--- START ---

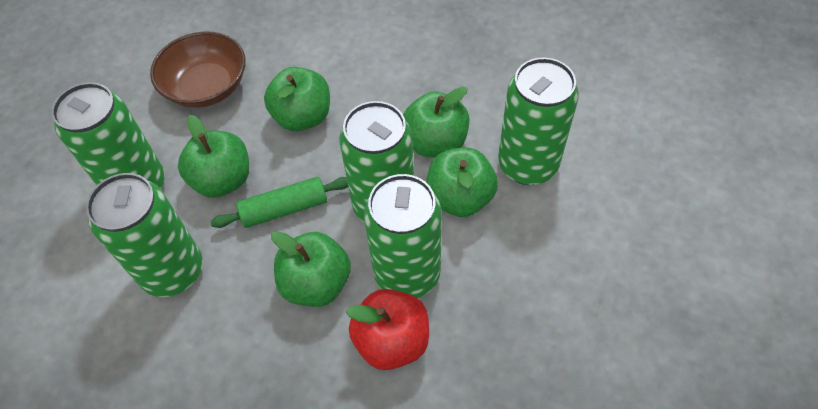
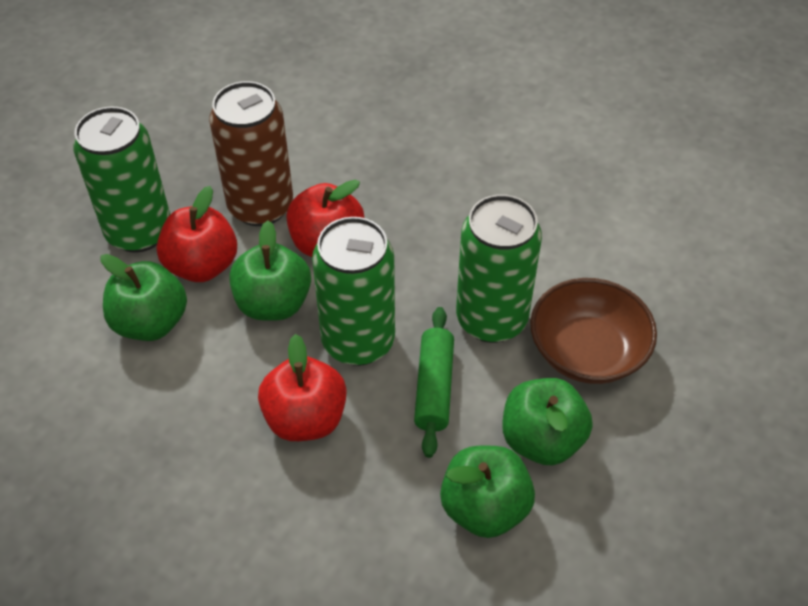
brown can: 0 -> 1
green apple: 5 -> 4
green can: 5 -> 3
red apple: 1 -> 3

--- END ---

## WORK INSTRUCTION:
Wherever the listing shows a picture, omit it and output the rest exactly as given.

## ANSWER TO THIS EXERCISE:
brown can: 0 -> 1
green apple: 5 -> 4
green can: 5 -> 3
red apple: 1 -> 3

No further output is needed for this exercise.